* TASK STATEMENT: Check every line in the listing below for "minus". Copy the ones where it occurs.
━━━━━━
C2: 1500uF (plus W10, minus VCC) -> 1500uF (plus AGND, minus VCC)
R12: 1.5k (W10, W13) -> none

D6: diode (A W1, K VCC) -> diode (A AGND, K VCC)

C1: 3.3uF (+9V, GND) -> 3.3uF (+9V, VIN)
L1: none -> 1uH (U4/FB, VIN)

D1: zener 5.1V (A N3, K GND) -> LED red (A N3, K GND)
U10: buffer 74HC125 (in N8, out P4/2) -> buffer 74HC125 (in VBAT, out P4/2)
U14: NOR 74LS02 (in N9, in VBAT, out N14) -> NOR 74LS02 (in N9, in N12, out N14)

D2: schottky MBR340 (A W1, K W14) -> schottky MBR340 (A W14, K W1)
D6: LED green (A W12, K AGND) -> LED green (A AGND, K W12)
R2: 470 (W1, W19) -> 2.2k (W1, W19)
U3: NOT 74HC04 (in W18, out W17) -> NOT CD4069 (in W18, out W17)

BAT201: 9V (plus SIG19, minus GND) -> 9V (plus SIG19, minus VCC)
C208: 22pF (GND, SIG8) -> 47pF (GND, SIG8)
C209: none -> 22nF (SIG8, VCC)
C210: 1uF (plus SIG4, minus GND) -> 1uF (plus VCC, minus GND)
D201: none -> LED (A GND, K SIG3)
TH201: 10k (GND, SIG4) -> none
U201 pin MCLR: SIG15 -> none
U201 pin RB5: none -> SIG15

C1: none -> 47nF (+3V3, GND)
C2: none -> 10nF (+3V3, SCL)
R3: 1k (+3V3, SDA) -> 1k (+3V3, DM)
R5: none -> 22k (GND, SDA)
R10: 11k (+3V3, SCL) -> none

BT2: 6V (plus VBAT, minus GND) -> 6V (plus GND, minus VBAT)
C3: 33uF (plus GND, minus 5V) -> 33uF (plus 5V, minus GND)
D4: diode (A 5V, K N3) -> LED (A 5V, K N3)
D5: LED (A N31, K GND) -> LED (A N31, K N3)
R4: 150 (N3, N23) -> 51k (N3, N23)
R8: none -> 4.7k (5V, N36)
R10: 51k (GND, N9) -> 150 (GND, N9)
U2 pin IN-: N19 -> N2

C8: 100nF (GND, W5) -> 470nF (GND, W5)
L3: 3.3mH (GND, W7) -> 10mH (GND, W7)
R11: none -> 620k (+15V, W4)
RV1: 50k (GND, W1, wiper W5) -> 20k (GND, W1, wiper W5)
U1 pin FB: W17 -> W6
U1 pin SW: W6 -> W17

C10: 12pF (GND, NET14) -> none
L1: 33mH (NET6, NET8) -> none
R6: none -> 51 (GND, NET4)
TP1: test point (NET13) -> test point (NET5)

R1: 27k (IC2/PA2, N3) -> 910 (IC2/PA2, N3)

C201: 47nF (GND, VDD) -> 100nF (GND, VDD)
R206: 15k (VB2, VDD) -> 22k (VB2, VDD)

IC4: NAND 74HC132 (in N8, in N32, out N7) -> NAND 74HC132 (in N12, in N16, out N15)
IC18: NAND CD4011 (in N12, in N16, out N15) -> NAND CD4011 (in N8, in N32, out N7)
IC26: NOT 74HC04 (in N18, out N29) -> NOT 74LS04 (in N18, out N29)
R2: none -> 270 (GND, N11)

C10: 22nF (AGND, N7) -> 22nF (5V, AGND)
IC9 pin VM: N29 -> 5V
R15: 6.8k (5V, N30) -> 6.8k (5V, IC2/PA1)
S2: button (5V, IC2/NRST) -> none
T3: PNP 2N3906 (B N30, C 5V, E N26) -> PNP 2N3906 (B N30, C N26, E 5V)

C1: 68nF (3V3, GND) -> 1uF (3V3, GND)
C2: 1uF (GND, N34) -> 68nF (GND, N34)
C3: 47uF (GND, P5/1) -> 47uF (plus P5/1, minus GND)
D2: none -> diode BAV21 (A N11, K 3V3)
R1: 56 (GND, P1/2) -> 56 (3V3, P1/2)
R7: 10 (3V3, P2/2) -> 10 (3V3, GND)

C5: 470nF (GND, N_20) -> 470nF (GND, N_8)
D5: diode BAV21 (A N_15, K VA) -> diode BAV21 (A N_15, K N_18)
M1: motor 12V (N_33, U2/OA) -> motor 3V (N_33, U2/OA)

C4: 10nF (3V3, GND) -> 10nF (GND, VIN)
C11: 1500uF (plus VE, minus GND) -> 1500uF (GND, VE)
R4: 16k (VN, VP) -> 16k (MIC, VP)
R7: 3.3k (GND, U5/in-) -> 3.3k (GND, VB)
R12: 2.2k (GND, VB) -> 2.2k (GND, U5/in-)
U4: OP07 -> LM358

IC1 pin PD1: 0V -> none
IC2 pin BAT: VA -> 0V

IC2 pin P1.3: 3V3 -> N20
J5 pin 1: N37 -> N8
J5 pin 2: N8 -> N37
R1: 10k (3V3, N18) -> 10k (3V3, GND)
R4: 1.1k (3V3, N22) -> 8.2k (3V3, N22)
━━━━━━
* OUTPUT FOR THIS EXERCISE:
C2: 1500uF (plus W10, minus VCC) -> 1500uF (plus AGND, minus VCC)
BAT201: 9V (plus SIG19, minus GND) -> 9V (plus SIG19, minus VCC)
C210: 1uF (plus SIG4, minus GND) -> 1uF (plus VCC, minus GND)
BT2: 6V (plus VBAT, minus GND) -> 6V (plus GND, minus VBAT)
C3: 33uF (plus GND, minus 5V) -> 33uF (plus 5V, minus GND)
C3: 47uF (GND, P5/1) -> 47uF (plus P5/1, minus GND)
C11: 1500uF (plus VE, minus GND) -> 1500uF (GND, VE)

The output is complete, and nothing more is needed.